▶ **What to produce**: Reproduce all of the material, keeping each line intact.

▶ **Data for this task**:
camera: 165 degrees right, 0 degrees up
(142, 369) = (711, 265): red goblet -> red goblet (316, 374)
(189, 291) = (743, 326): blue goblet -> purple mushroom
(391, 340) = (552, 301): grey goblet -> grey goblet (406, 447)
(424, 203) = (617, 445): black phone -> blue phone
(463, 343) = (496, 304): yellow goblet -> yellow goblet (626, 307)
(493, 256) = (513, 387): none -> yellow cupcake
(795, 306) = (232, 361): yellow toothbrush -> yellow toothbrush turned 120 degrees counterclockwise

▶ **Result of the task**:
camera: 165 degrees right, 0 degrees up
(142, 369) = (711, 265): red goblet -> red goblet (316, 374)
(189, 291) = (743, 326): blue goblet -> purple mushroom
(391, 340) = (552, 301): grey goblet -> grey goblet (406, 447)
(424, 203) = (617, 445): black phone -> blue phone
(463, 343) = (496, 304): yellow goblet -> yellow goblet (626, 307)
(493, 256) = (513, 387): none -> yellow cupcake
(795, 306) = (232, 361): yellow toothbrush -> yellow toothbrush turned 120 degrees counterclockwise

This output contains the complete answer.